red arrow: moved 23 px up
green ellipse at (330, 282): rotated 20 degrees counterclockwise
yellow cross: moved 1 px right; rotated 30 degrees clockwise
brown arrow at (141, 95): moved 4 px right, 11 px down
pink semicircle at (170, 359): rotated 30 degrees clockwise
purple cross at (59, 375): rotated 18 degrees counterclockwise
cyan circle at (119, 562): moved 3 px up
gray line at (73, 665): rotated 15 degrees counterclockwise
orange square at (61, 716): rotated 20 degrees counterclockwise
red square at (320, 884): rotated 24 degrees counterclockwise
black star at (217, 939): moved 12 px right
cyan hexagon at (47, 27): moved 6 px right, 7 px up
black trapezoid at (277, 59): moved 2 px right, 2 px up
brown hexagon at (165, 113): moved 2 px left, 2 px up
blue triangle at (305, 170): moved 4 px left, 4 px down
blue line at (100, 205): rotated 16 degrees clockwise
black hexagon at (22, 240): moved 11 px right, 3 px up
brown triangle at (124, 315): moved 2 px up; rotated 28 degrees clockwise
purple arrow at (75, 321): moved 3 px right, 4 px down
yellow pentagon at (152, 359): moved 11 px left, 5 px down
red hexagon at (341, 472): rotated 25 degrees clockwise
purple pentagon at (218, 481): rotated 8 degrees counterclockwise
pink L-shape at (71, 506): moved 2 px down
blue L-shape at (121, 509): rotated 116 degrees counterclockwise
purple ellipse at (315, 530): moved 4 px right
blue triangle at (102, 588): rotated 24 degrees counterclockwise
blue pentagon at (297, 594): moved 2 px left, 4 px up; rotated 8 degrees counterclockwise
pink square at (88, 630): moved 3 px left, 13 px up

---

» Exercise objective
Taking the entries from their first line through the line with "cyan hexagon at", inclusive, restate each line word for word and give nothing else.

» Response area
red arrow: moved 23 px up
green ellipse at (330, 282): rotated 20 degrees counterclockwise
yellow cross: moved 1 px right; rotated 30 degrees clockwise
brown arrow at (141, 95): moved 4 px right, 11 px down
pink semicircle at (170, 359): rotated 30 degrees clockwise
purple cross at (59, 375): rotated 18 degrees counterclockwise
cyan circle at (119, 562): moved 3 px up
gray line at (73, 665): rotated 15 degrees counterclockwise
orange square at (61, 716): rotated 20 degrees counterclockwise
red square at (320, 884): rotated 24 degrees counterclockwise
black star at (217, 939): moved 12 px right
cyan hexagon at (47, 27): moved 6 px right, 7 px up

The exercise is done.